Work instructions: Set down each record exactly. Omit the pictures.

----- Provided data -----

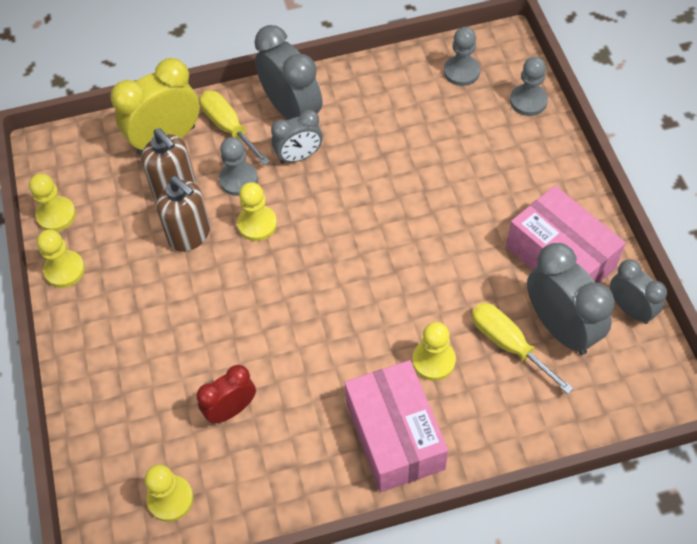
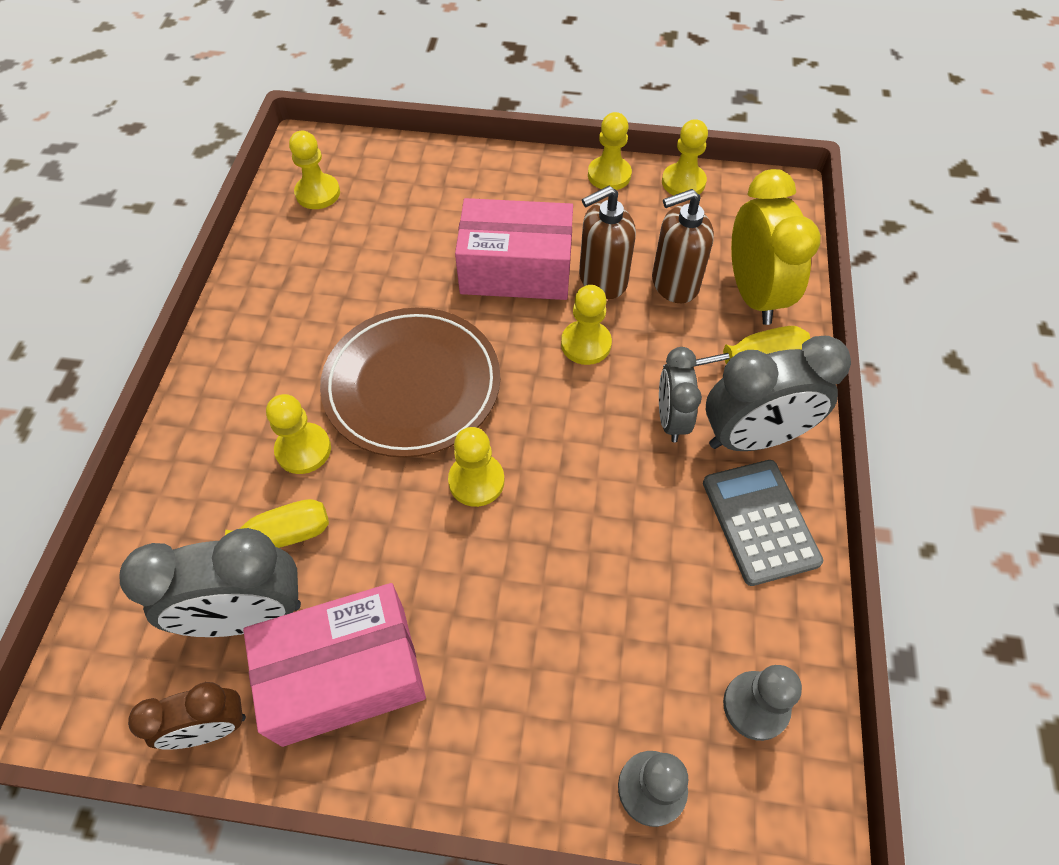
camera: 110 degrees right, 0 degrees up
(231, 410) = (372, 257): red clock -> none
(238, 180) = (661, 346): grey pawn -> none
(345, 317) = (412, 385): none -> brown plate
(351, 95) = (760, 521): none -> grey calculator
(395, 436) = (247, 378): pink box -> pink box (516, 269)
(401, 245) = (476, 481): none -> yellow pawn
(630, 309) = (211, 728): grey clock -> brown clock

-----

Answer to the problem:
camera: 110 degrees right, 0 degrees up
(231, 410) = (372, 257): red clock -> none
(238, 180) = (661, 346): grey pawn -> none
(345, 317) = (412, 385): none -> brown plate
(351, 95) = (760, 521): none -> grey calculator
(395, 436) = (247, 378): pink box -> pink box (516, 269)
(401, 245) = (476, 481): none -> yellow pawn
(630, 309) = (211, 728): grey clock -> brown clock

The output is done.